## Task to carry out
Note each line in the data holding the string "degrees" and report it.

═══ Data for the task ═══

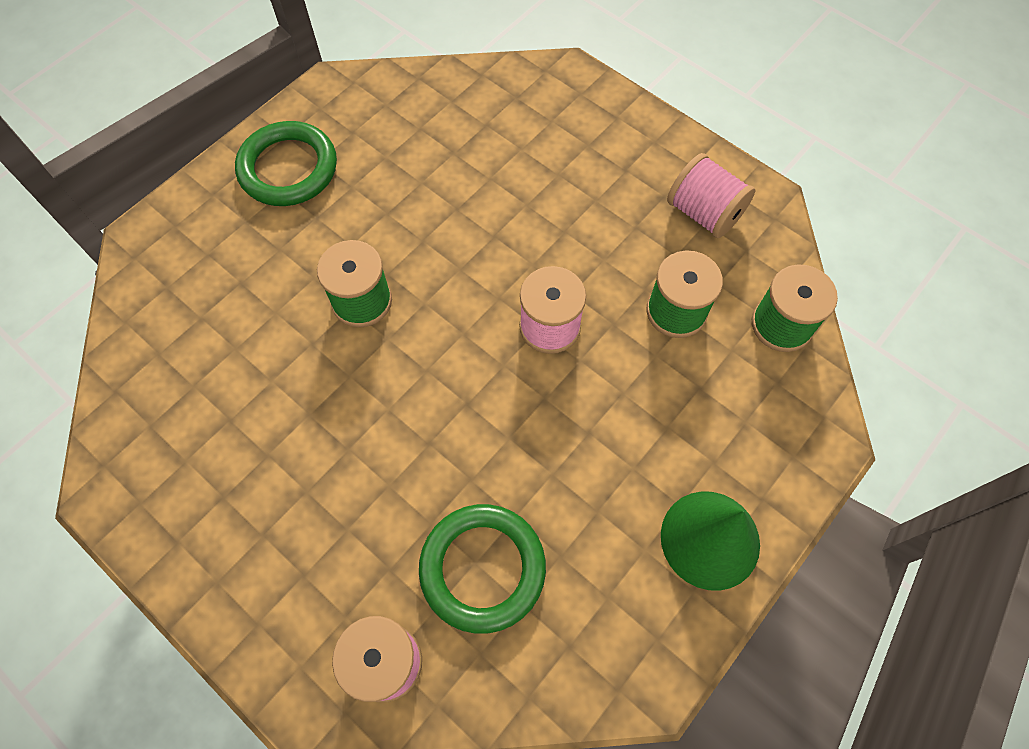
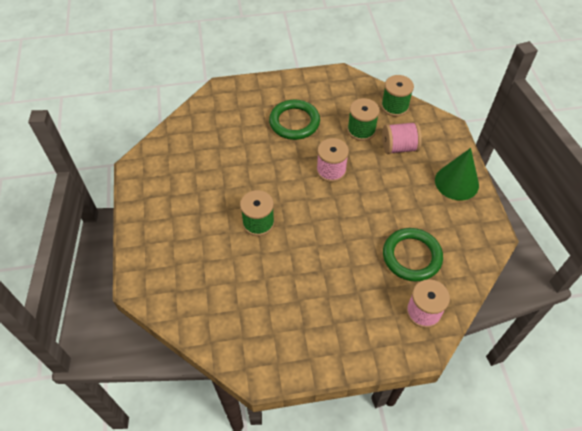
camera: 50 degrees left, 10 degrees down
(288, 168) = (162, 208): green ring -> green ring (294, 122)
(703, 213) = (328, 94): pink spool -> pink spool (399, 147)

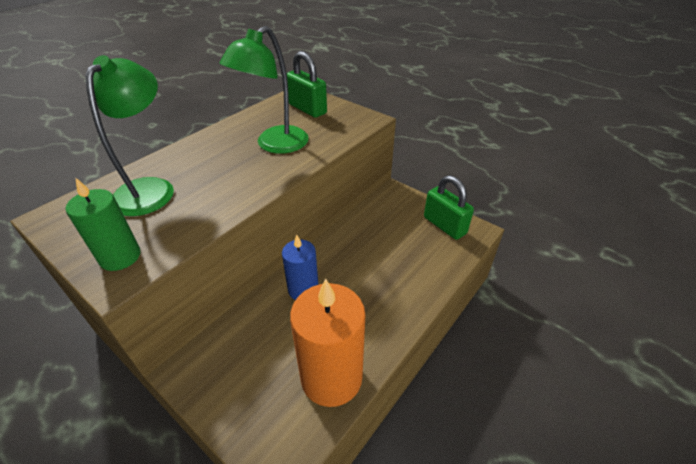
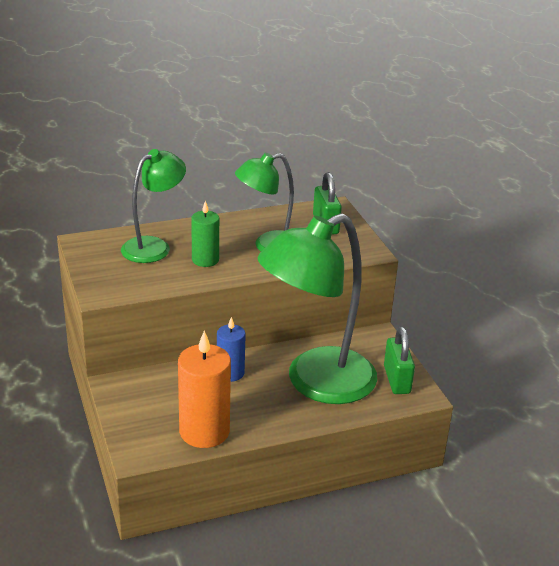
camera: 30 degrees right, 10 degrees down
(120, 257) = (109, 283): green candle -> green candle (205, 260)
(387, 260) = (316, 383): none -> green lamp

═══

## The answer
camera: 50 degrees left, 10 degrees down
camera: 30 degrees right, 10 degrees down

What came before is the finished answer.